**TASK TO CARRY OUT**
Below are the records. Retype exactly the lines between the lines holding "R211: none -> 300 (U202/ADJ, VEXT)" and "U2 pin PA1: none -> N_10", inclusive.

╭──

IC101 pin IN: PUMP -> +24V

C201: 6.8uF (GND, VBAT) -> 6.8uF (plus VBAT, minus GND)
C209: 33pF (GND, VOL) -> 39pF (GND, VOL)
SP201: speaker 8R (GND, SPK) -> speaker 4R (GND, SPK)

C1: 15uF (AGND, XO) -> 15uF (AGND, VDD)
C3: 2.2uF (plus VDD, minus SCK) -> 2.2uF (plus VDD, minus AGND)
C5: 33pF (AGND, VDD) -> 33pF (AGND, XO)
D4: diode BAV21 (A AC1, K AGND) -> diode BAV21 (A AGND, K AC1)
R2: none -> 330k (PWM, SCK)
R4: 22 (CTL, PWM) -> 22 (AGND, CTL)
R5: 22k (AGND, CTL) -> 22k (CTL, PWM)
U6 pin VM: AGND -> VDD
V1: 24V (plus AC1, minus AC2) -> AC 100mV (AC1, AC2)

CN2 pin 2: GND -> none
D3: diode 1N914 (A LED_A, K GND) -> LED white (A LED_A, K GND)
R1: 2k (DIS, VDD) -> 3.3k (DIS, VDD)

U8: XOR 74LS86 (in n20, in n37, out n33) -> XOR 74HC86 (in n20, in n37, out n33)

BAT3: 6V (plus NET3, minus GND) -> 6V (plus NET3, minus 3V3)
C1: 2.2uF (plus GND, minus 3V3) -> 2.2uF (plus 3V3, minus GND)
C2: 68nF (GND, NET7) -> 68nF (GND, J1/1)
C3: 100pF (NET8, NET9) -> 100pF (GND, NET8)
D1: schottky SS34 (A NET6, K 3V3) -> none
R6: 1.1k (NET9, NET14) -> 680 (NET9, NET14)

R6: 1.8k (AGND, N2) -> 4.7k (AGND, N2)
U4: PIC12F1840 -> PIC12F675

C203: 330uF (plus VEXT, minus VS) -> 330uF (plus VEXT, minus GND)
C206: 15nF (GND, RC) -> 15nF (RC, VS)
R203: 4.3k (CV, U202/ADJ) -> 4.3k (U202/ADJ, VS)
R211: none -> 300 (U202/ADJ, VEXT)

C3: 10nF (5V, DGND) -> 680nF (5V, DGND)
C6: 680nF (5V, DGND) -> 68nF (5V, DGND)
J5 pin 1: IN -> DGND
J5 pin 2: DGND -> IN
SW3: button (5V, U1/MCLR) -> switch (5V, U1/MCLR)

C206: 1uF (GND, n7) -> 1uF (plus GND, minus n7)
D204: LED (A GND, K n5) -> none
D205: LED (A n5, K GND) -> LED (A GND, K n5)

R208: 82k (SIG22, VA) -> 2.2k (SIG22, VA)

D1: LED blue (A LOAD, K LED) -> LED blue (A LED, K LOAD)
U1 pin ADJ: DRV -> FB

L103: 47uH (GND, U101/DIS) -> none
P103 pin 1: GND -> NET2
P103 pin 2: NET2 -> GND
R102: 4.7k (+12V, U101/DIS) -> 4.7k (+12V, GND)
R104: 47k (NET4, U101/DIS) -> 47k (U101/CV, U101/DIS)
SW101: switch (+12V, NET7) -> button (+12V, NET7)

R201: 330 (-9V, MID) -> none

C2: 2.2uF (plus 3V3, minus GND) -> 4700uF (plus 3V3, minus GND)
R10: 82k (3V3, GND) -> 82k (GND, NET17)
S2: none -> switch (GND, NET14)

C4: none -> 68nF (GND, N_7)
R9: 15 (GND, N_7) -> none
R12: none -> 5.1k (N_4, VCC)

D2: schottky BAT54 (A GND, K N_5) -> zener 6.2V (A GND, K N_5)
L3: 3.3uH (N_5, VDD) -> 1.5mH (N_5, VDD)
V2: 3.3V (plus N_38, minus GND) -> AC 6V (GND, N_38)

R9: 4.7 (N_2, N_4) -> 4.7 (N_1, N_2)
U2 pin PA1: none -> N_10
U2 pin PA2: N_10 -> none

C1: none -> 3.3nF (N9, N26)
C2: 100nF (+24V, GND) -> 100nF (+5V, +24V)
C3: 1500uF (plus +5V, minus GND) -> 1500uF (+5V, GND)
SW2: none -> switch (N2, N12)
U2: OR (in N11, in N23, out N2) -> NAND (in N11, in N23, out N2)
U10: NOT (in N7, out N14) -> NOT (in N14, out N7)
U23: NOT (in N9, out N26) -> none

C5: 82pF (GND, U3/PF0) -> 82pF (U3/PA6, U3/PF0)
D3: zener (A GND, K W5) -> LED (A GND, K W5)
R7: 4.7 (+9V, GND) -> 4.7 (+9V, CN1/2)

╰──

**SOLUTION TO THIS PROBLEM**
R211: none -> 300 (U202/ADJ, VEXT)

C3: 10nF (5V, DGND) -> 680nF (5V, DGND)
C6: 680nF (5V, DGND) -> 68nF (5V, DGND)
J5 pin 1: IN -> DGND
J5 pin 2: DGND -> IN
SW3: button (5V, U1/MCLR) -> switch (5V, U1/MCLR)

C206: 1uF (GND, n7) -> 1uF (plus GND, minus n7)
D204: LED (A GND, K n5) -> none
D205: LED (A n5, K GND) -> LED (A GND, K n5)

R208: 82k (SIG22, VA) -> 2.2k (SIG22, VA)

D1: LED blue (A LOAD, K LED) -> LED blue (A LED, K LOAD)
U1 pin ADJ: DRV -> FB

L103: 47uH (GND, U101/DIS) -> none
P103 pin 1: GND -> NET2
P103 pin 2: NET2 -> GND
R102: 4.7k (+12V, U101/DIS) -> 4.7k (+12V, GND)
R104: 47k (NET4, U101/DIS) -> 47k (U101/CV, U101/DIS)
SW101: switch (+12V, NET7) -> button (+12V, NET7)

R201: 330 (-9V, MID) -> none

C2: 2.2uF (plus 3V3, minus GND) -> 4700uF (plus 3V3, minus GND)
R10: 82k (3V3, GND) -> 82k (GND, NET17)
S2: none -> switch (GND, NET14)

C4: none -> 68nF (GND, N_7)
R9: 15 (GND, N_7) -> none
R12: none -> 5.1k (N_4, VCC)

D2: schottky BAT54 (A GND, K N_5) -> zener 6.2V (A GND, K N_5)
L3: 3.3uH (N_5, VDD) -> 1.5mH (N_5, VDD)
V2: 3.3V (plus N_38, minus GND) -> AC 6V (GND, N_38)

R9: 4.7 (N_2, N_4) -> 4.7 (N_1, N_2)
U2 pin PA1: none -> N_10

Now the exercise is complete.